-- BEGIN --

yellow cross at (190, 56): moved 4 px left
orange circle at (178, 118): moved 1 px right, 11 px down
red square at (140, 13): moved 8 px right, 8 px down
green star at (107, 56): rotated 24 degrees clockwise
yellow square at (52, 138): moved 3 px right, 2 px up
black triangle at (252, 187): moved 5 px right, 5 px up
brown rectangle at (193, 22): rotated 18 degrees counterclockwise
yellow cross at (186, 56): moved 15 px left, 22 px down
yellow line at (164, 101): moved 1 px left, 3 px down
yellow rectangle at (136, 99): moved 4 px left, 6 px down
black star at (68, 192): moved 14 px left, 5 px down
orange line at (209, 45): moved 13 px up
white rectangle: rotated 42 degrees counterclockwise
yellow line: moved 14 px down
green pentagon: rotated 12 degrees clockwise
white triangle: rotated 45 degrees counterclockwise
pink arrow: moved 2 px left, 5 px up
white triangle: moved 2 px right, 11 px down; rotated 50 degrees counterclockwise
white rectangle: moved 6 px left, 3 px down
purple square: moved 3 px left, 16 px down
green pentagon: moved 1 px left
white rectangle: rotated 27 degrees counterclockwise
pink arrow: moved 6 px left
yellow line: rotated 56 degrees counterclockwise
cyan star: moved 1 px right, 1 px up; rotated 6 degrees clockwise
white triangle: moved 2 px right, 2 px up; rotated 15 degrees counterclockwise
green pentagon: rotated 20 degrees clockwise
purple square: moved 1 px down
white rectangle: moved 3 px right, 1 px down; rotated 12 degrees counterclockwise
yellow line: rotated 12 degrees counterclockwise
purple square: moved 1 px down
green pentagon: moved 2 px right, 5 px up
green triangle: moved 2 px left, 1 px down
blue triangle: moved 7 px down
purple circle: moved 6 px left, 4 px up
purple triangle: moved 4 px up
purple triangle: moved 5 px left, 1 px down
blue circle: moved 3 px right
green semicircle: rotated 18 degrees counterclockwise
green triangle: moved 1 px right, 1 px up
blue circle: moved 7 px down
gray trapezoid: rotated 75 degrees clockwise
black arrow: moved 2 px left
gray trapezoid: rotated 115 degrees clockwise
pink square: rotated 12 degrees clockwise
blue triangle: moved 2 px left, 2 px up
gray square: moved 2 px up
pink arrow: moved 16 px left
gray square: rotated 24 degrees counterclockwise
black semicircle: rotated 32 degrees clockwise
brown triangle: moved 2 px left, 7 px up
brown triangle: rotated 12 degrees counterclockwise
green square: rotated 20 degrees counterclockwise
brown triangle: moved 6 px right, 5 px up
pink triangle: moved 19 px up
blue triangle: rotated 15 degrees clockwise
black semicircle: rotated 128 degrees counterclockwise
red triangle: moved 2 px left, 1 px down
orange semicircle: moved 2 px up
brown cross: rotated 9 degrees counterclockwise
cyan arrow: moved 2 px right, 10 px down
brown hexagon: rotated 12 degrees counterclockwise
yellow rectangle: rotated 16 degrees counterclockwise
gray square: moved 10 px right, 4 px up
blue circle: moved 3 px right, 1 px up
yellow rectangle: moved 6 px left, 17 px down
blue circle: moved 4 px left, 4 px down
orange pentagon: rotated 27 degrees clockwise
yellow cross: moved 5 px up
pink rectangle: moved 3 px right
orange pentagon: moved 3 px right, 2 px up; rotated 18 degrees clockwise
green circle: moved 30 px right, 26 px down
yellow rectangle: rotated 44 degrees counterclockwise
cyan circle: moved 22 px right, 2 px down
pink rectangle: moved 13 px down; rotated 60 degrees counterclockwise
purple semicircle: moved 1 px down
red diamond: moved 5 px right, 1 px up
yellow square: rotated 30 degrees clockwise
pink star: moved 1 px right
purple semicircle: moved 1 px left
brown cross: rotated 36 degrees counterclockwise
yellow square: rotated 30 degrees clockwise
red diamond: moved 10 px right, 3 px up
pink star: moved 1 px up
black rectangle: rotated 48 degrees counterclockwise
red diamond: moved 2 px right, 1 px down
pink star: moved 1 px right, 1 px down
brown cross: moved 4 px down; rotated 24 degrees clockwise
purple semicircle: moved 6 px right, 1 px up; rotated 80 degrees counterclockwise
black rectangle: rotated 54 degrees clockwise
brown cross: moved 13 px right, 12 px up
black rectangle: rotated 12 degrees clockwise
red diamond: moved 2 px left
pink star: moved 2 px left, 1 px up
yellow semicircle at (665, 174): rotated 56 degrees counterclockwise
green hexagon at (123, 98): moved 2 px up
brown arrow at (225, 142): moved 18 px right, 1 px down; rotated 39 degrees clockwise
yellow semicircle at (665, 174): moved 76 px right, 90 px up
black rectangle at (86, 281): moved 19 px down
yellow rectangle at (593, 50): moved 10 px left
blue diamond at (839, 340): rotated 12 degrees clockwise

-- END --

Please gather every line of the records that contains the word "white" and copy each of those lines in full. Case counts.

■ Complete response:
white rectangle: rotated 42 degrees counterclockwise
white triangle: rotated 45 degrees counterclockwise
white triangle: moved 2 px right, 11 px down; rotated 50 degrees counterclockwise
white rectangle: moved 6 px left, 3 px down
white rectangle: rotated 27 degrees counterclockwise
white triangle: moved 2 px right, 2 px up; rotated 15 degrees counterclockwise
white rectangle: moved 3 px right, 1 px down; rotated 12 degrees counterclockwise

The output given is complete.